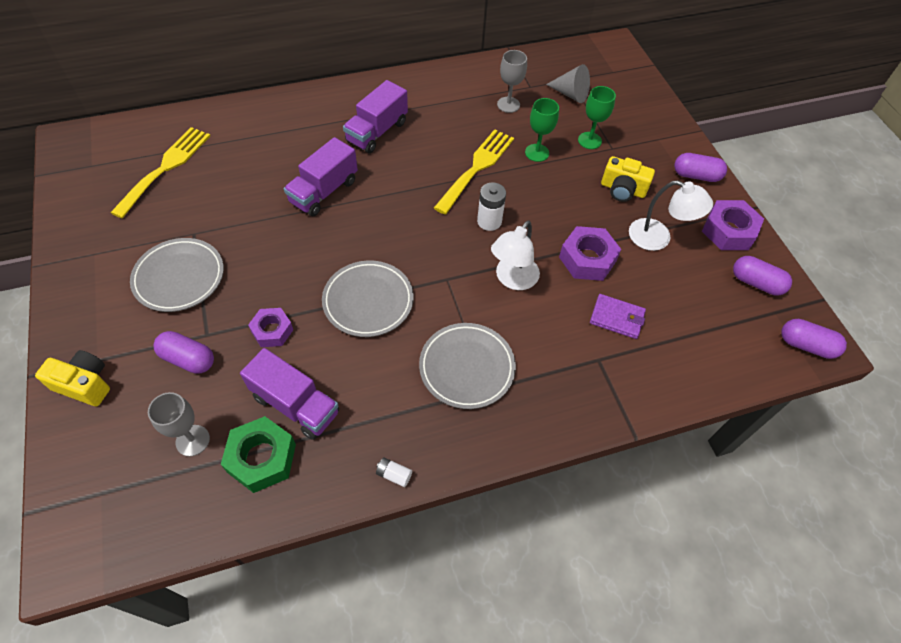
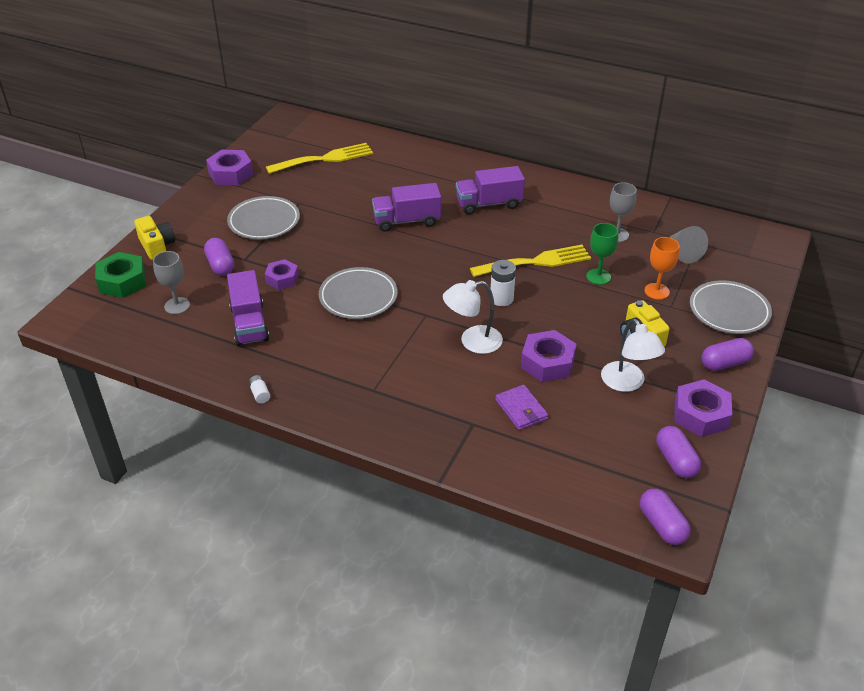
camera: 45 degrees right, 15 degrees down
green nut [221,416,296,493] -> green nut moved to [95,252,146,298]
grey plate [419,323,516,409] -> grey plate moved to [690,280,772,334]
green goblet [578,86,616,149] -> orange goblet [644,237,680,300]
purple capsule [674,153,727,182] -> purple capsule turned 75 degrees counterclockwise [702,338,754,371]
none -> purple nut [206,150,253,185]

Work to be completed - Pictures stay out. Transcribe the lines from the start of the entries above through the line with "purple capsule [674,153,727,182]", exactly.

Response to the task -
camera: 45 degrees right, 15 degrees down
green nut [221,416,296,493] -> green nut moved to [95,252,146,298]
grey plate [419,323,516,409] -> grey plate moved to [690,280,772,334]
green goblet [578,86,616,149] -> orange goblet [644,237,680,300]
purple capsule [674,153,727,182] -> purple capsule turned 75 degrees counterclockwise [702,338,754,371]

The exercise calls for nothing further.